** WHAT YOU WILL DO **
Because the copy must hold no pictures, return the data below with all of its words intact.

** DATA FOR PROCESSING **
-----

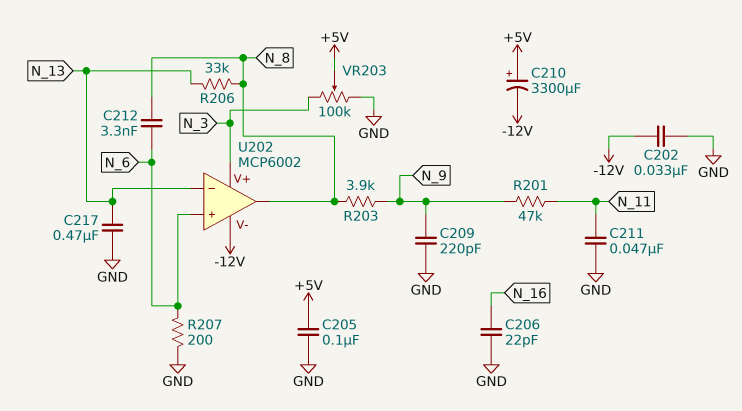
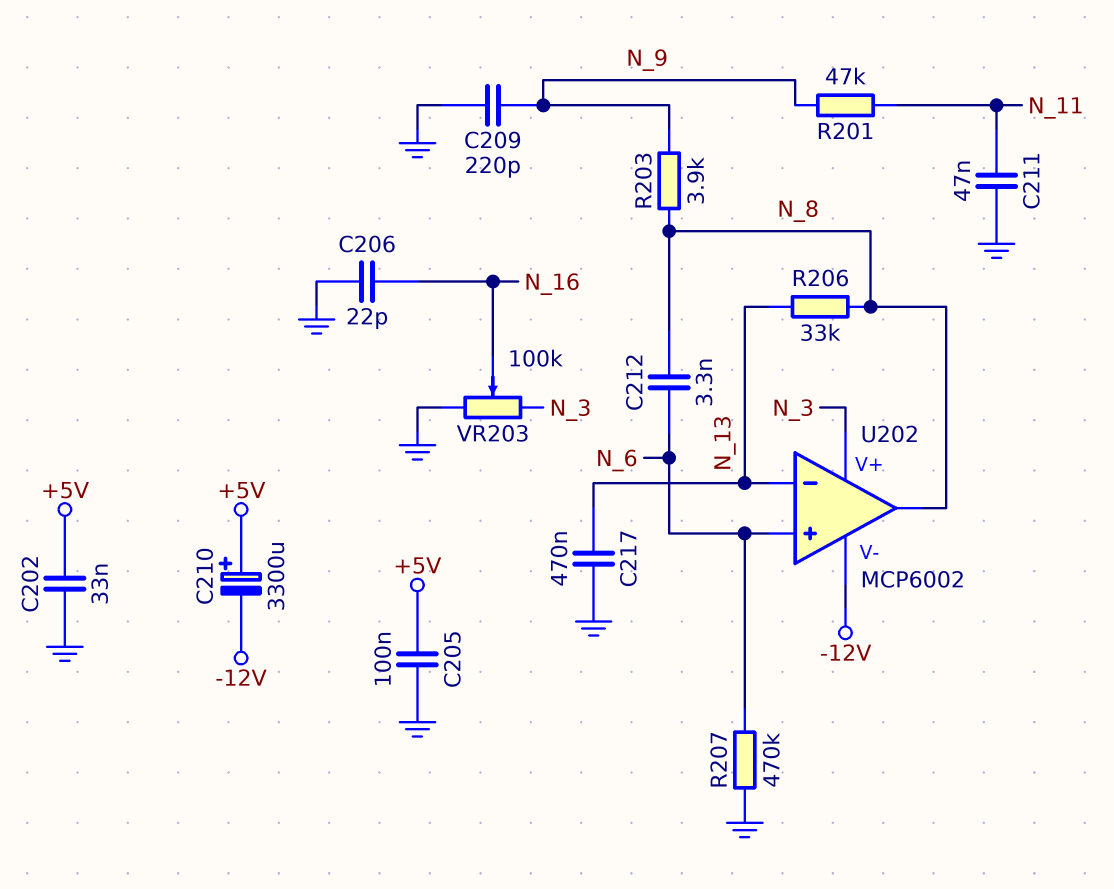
C202: 33nF (-12V, GND) -> 33nF (+5V, GND)
R207: 200 (GND, N_6) -> 470k (GND, N_6)
VR203: 100k (GND, N_3, wiper +5V) -> 100k (GND, N_3, wiper N_16)

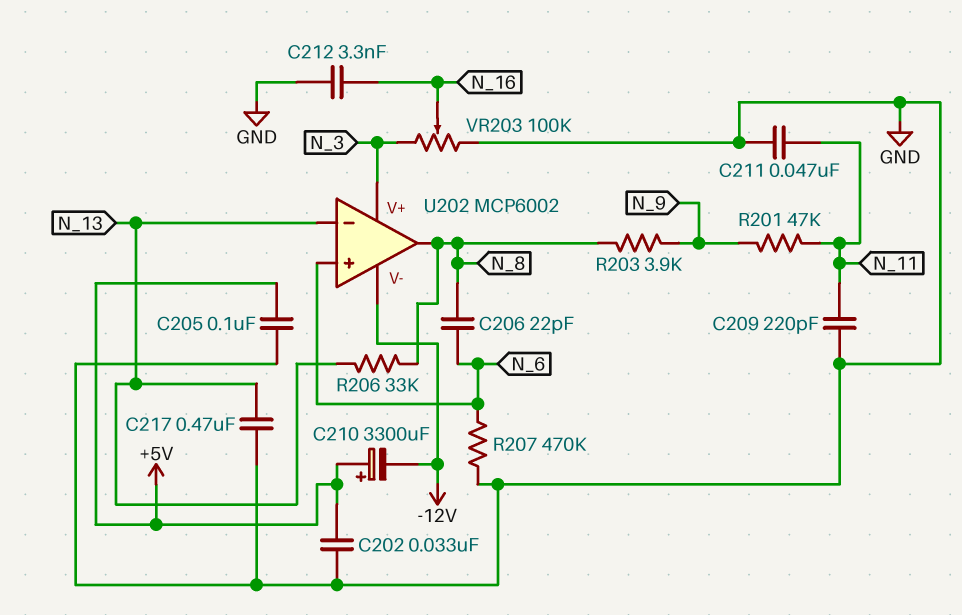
C206: 22pF (GND, N_16) -> 22pF (N_6, N_8)
C209: 220pF (GND, N_9) -> 220pF (GND, N_11)
C212: 3.3nF (N_6, N_8) -> 3.3nF (GND, N_16)

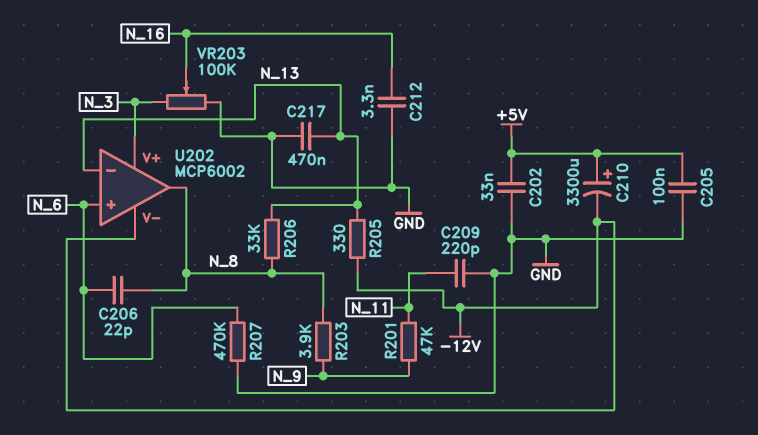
C211: 47nF (GND, N_11) -> none
R205: none -> 330 (-12V, N_13)

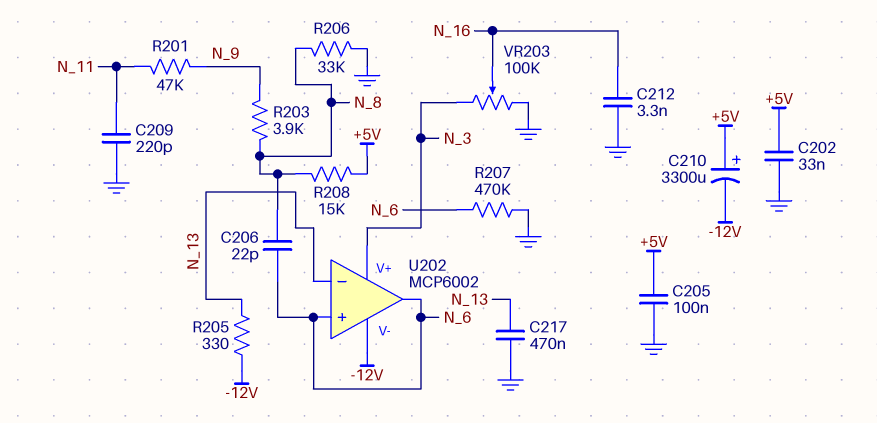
R206: 33k (N_8, N_13) -> 33k (GND, N_8)
R208: none -> 15k (+5V, N_8)
U202 pin out: N_8 -> N_6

-----

** PROBLEM SOLUTION **
C202: 33nF (-12V, GND) -> 33nF (+5V, GND)
R207: 200 (GND, N_6) -> 470k (GND, N_6)
VR203: 100k (GND, N_3, wiper +5V) -> 100k (GND, N_3, wiper N_16)

C206: 22pF (GND, N_16) -> 22pF (N_6, N_8)
C209: 220pF (GND, N_9) -> 220pF (GND, N_11)
C212: 3.3nF (N_6, N_8) -> 3.3nF (GND, N_16)

C211: 47nF (GND, N_11) -> none
R205: none -> 330 (-12V, N_13)

R206: 33k (N_8, N_13) -> 33k (GND, N_8)
R208: none -> 15k (+5V, N_8)
U202 pin out: N_8 -> N_6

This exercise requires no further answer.